◆ **WORK INSTRUCTIONS**
Take the data below and extract the lines from the one with "R11: 22k (GND, SIG2) -> 22k (SIG2, SIG13)" to the one with "R9: 13k (MID, VN) -> none", inclusive, exactly as written.

[DATA EXTRACTS — start]

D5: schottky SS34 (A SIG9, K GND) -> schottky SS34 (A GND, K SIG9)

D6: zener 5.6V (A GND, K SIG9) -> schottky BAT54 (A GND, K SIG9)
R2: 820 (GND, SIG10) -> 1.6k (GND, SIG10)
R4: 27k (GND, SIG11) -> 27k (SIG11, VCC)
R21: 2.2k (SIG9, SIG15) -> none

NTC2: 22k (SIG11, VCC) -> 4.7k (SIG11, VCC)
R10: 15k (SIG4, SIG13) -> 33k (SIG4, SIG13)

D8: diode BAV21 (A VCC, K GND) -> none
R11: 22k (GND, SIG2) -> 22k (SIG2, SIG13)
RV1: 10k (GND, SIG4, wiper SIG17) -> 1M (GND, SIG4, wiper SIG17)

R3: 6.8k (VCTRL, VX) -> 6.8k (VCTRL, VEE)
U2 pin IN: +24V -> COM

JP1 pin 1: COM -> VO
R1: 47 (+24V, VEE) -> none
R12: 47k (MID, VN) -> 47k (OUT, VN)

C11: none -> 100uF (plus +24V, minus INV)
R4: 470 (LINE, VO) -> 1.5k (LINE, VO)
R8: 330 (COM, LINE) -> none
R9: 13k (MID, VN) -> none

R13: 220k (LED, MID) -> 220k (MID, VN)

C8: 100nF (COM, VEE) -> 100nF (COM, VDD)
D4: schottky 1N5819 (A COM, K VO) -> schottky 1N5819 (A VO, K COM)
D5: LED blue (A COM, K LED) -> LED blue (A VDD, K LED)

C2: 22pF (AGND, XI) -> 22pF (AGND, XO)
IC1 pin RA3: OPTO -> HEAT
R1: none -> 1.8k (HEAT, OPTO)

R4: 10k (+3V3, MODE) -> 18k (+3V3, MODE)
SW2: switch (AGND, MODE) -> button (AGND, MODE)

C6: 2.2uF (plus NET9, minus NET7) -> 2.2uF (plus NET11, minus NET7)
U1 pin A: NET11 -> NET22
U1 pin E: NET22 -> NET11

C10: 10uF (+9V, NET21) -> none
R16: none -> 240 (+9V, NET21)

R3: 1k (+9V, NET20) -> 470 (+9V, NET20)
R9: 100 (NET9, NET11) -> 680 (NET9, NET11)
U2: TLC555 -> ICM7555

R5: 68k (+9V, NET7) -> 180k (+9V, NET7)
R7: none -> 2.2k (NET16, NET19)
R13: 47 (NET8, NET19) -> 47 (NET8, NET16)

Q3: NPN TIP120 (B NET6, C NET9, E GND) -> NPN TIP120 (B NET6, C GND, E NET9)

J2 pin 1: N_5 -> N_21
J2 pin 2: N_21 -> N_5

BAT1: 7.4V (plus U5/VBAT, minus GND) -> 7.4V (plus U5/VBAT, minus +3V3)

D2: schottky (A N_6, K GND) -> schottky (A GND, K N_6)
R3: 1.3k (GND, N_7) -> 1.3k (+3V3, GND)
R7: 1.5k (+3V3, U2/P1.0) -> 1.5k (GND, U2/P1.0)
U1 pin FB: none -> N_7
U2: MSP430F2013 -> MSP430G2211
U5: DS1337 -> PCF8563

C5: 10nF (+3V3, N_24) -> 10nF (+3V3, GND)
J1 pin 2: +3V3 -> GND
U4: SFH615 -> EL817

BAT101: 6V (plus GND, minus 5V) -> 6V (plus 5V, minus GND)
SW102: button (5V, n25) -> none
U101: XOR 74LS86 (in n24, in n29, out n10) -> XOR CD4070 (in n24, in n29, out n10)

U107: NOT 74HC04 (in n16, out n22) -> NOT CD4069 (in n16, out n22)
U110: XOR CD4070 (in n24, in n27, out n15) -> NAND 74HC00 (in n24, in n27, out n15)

[DATA EXTRACTS — finish]

◆ **WRITTEN REPLY**
R11: 22k (GND, SIG2) -> 22k (SIG2, SIG13)
RV1: 10k (GND, SIG4, wiper SIG17) -> 1M (GND, SIG4, wiper SIG17)

R3: 6.8k (VCTRL, VX) -> 6.8k (VCTRL, VEE)
U2 pin IN: +24V -> COM

JP1 pin 1: COM -> VO
R1: 47 (+24V, VEE) -> none
R12: 47k (MID, VN) -> 47k (OUT, VN)

C11: none -> 100uF (plus +24V, minus INV)
R4: 470 (LINE, VO) -> 1.5k (LINE, VO)
R8: 330 (COM, LINE) -> none
R9: 13k (MID, VN) -> none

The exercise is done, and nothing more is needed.